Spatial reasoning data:
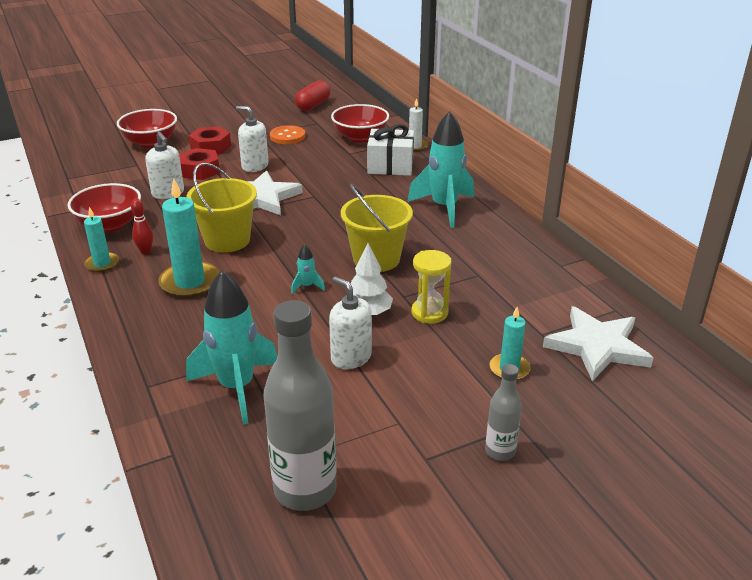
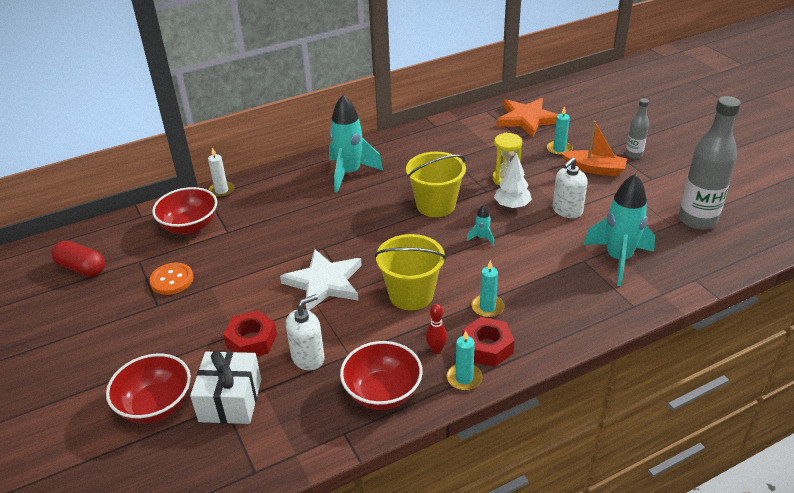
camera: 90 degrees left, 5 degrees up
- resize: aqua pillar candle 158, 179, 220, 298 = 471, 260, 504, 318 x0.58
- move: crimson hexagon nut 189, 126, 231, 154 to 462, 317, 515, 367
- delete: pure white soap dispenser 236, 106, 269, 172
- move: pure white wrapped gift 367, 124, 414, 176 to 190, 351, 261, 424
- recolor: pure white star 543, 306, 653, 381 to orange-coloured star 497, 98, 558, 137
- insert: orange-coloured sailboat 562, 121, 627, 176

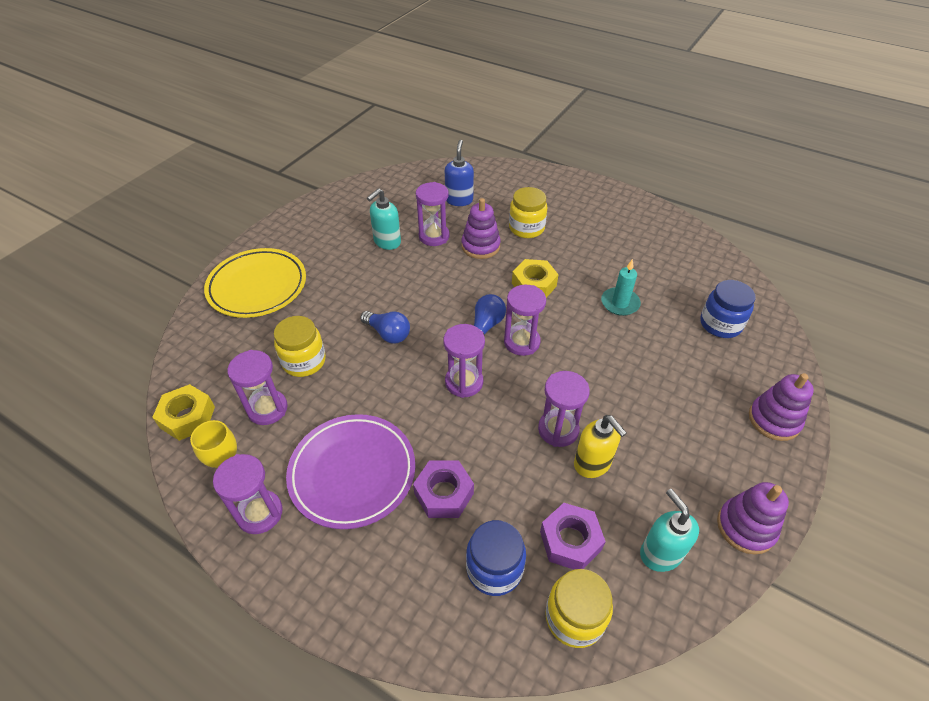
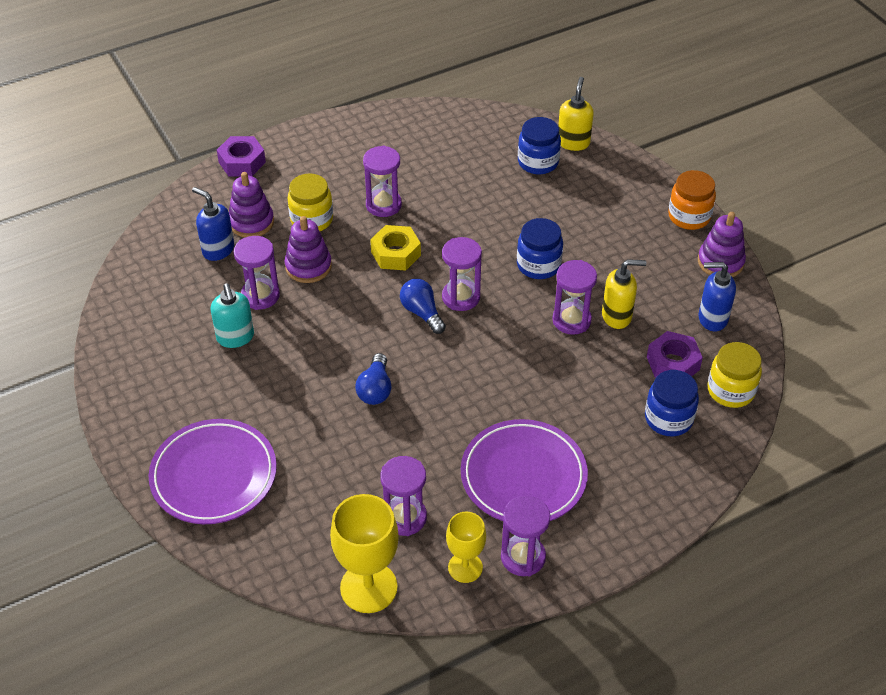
camera: 60 degrees left, 0 degrees up
- replace: yellow hexagon nut 152, 384, 215, 441 to yellow wine glass 330, 494, 399, 613
- recolor: yellow dinner plate 204, 248, 306, 318 to purple dinner plate 149, 419, 277, 524
- delete: yellow jar 274, 316, 326, 377
- rotate: cobalt bulb 360, 311, 410, 344 = 355, 353, 392, 405 120 degrees clockwise
- move: purple hexagon nut 413, 460, 474, 518 to 217, 136, 266, 176
- move: purple sand timer 444, 324, 485, 398 to 363, 146, 402, 217
- delete: aqua pillar candle 601, 259, 641, 316
- recolor: aqua soap dispenser 640, 489, 699, 572 to cobalt soap dispenser 699, 262, 736, 332
- move: purple stacking rings 749, 373, 814, 441 to 229, 172, 274, 238
- insert: cobalt jar 517, 218, 563, 279
- insert: yellow soap dispenser 558, 77, 594, 151
- insert: orange-coloured jar 668, 170, 716, 230

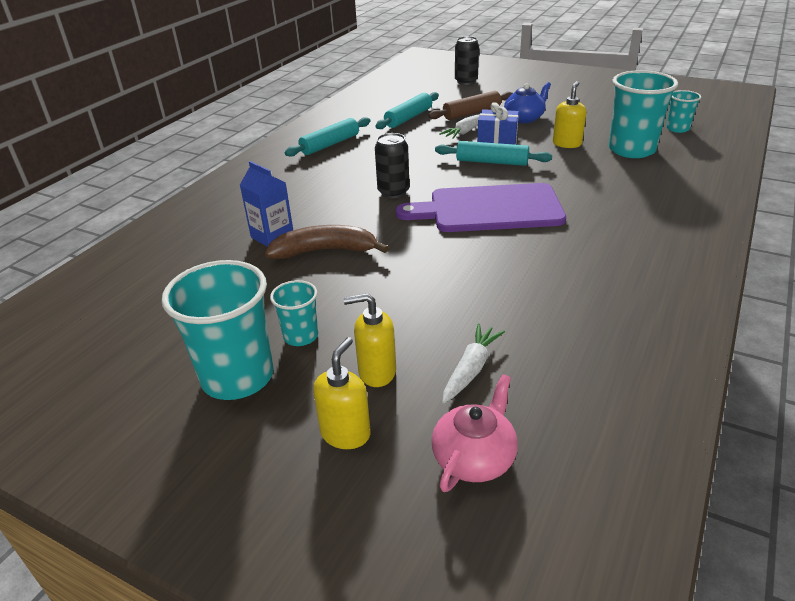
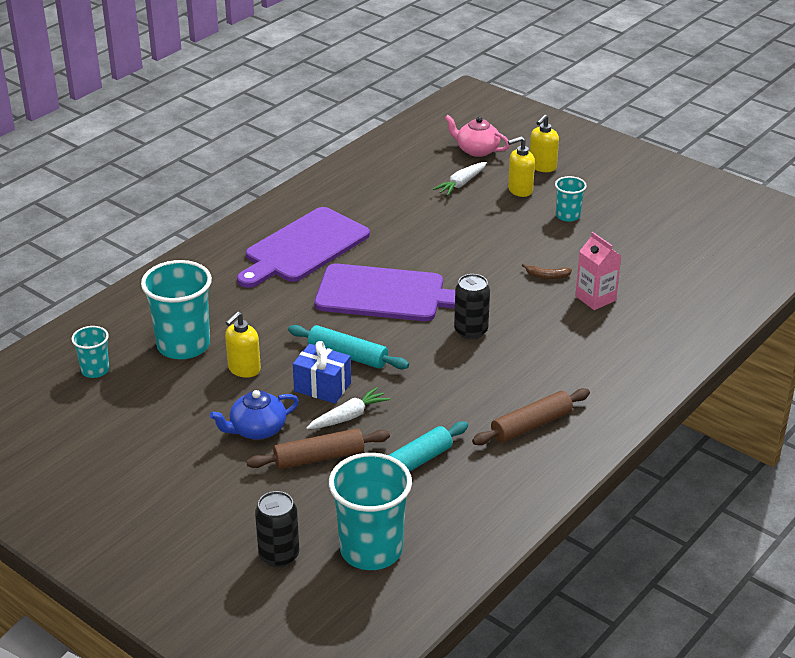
camera: 170 degrees left, 0 degrees up
- move: aqua tumbler 162, 260, 273, 400 to 329, 453, 412, 570
- recolor: cobalt milk carton 240, 161, 293, 247 to pink milk carton 575, 232, 621, 310
- resize: dark brown toy banana 265, 225, 389, 259 = 522, 263, 572, 279 x0.48
- recolor: aqua dough roller 285, 117, 370, 157 to dark brown dough roller 472, 388, 590, 445
- rotate: yellow soap dispenser 343, 293, 396, 387 = 508, 136, 535, 197 150 degrees clockwise
- rotate: pink china teapot 432, 374, 518, 492 = 445, 115, 510, 157 75 degrees clockwise
- insert: purple cutting board 237, 207, 370, 288

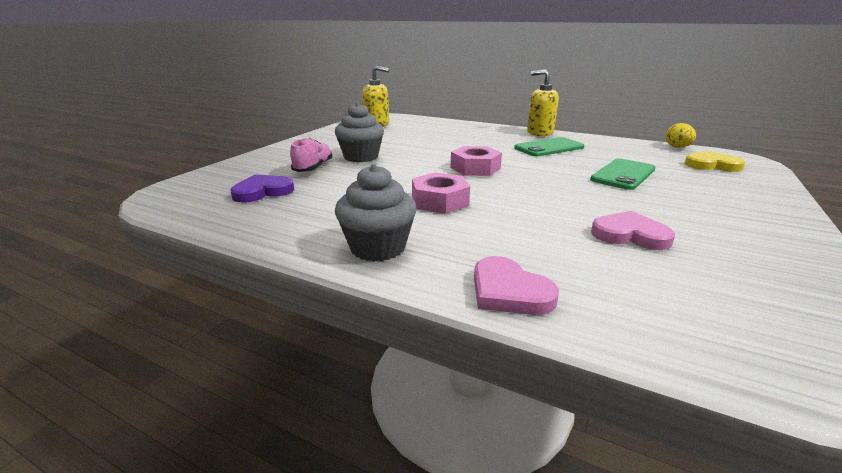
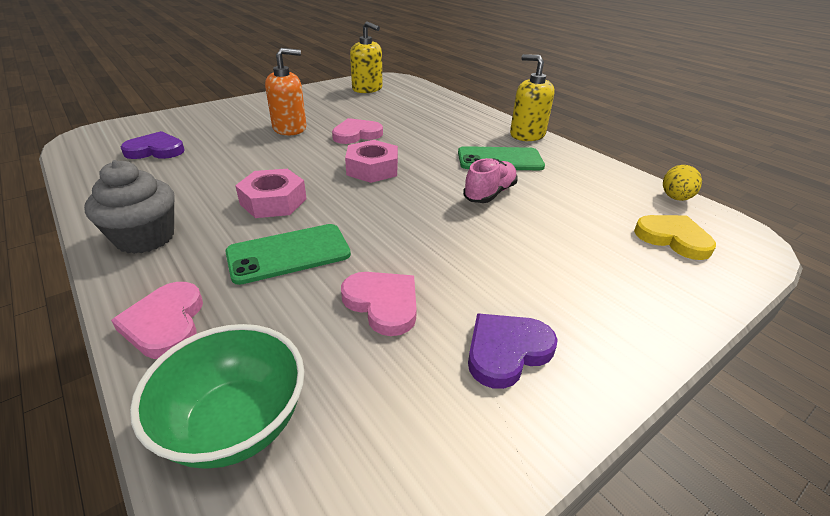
camera: 25 degrees right, 10 degrees up
- move: pink sneaker 290, 138, 333, 172 to 463, 158, 518, 203
- replace: ash-grey muffin 335, 102, 384, 162 to orange-coloured soap dispenser 265, 48, 306, 135
- move: leaf-green mobile phone 590, 158, 655, 190 to 225, 224, 351, 285
- insert: leaf-green deep dish 130, 324, 305, 469
- insert: pink love heart 332, 118, 383, 144
- insert: purple love heart 468, 313, 558, 389

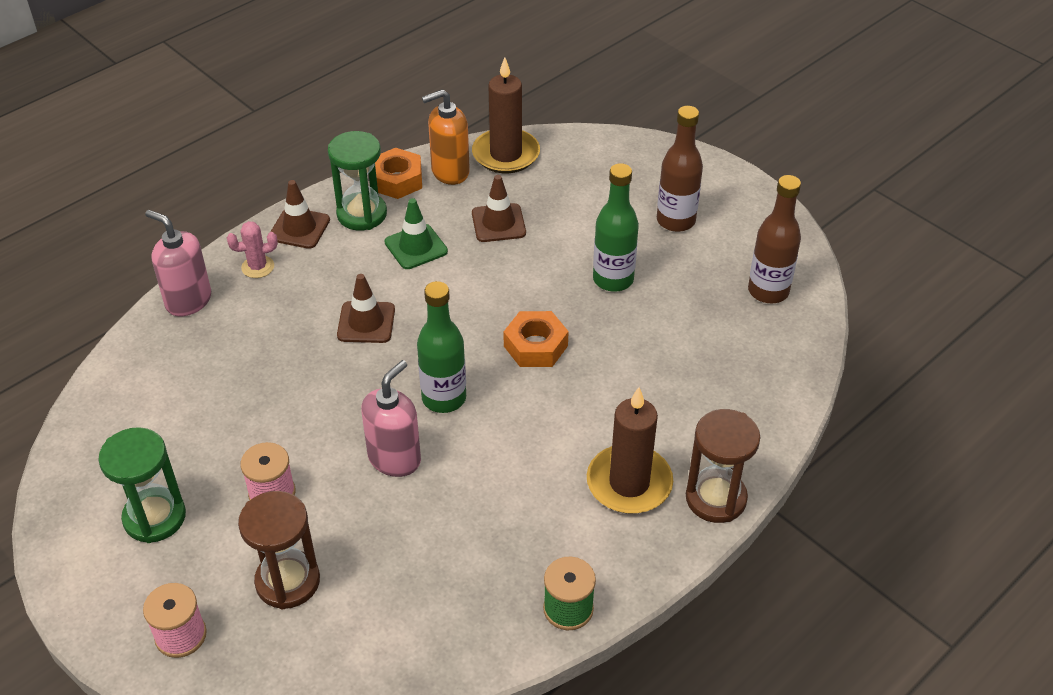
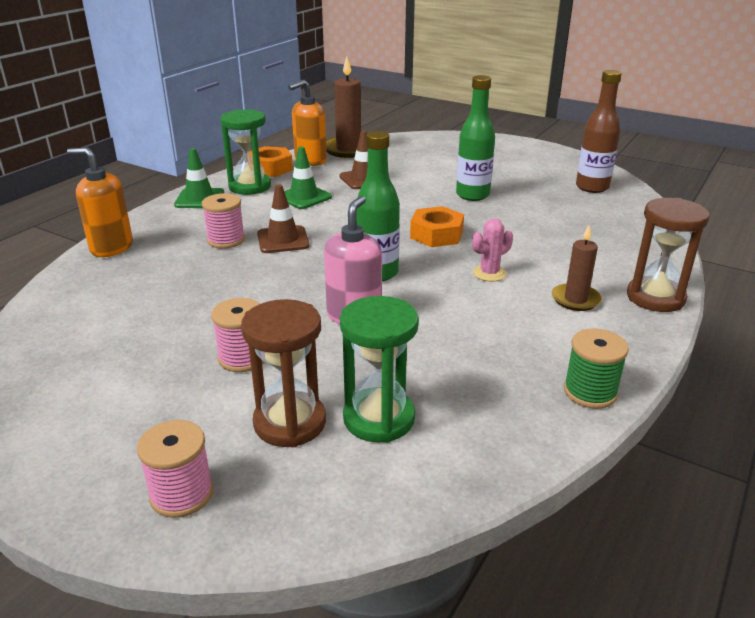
camera: 15 degrees left, 15 degrees down
- move: leaf-green sand timer 98, 427, 186, 543 to 340, 296, 419, 443
- recolor: pink soap dispenser 145, 210, 211, 317 to orange-coloured soap dispenser 67, 148, 133, 257
- move: pink prickly plant 227, 221, 278, 278 to 472, 219, 513, 282
- recolor: dark brown road cone 270, 180, 330, 249 to leaf-green road cone 174, 148, 224, 208
- resize: dark brown pillar candle 587, 387, 673, 514 = 552, 225, 602, 311 x0.60
- delete: dark brown bottle 657, 106, 703, 232
- insert: pink reel of thread 202, 193, 245, 249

**PROBLEM TO WORK ON**
Word for word, retype the lines from the one with "- insert: purple love" through the final line of the data, both included. No pictures belong in the copy.

**FINISHED EXERCISE**
- insert: purple love heart 468, 313, 558, 389

camera: 15 degrees left, 15 degrees down
- move: leaf-green sand timer 98, 427, 186, 543 to 340, 296, 419, 443
- recolor: pink soap dispenser 145, 210, 211, 317 to orange-coloured soap dispenser 67, 148, 133, 257
- move: pink prickly plant 227, 221, 278, 278 to 472, 219, 513, 282
- recolor: dark brown road cone 270, 180, 330, 249 to leaf-green road cone 174, 148, 224, 208
- resize: dark brown pillar candle 587, 387, 673, 514 = 552, 225, 602, 311 x0.60
- delete: dark brown bottle 657, 106, 703, 232
- insert: pink reel of thread 202, 193, 245, 249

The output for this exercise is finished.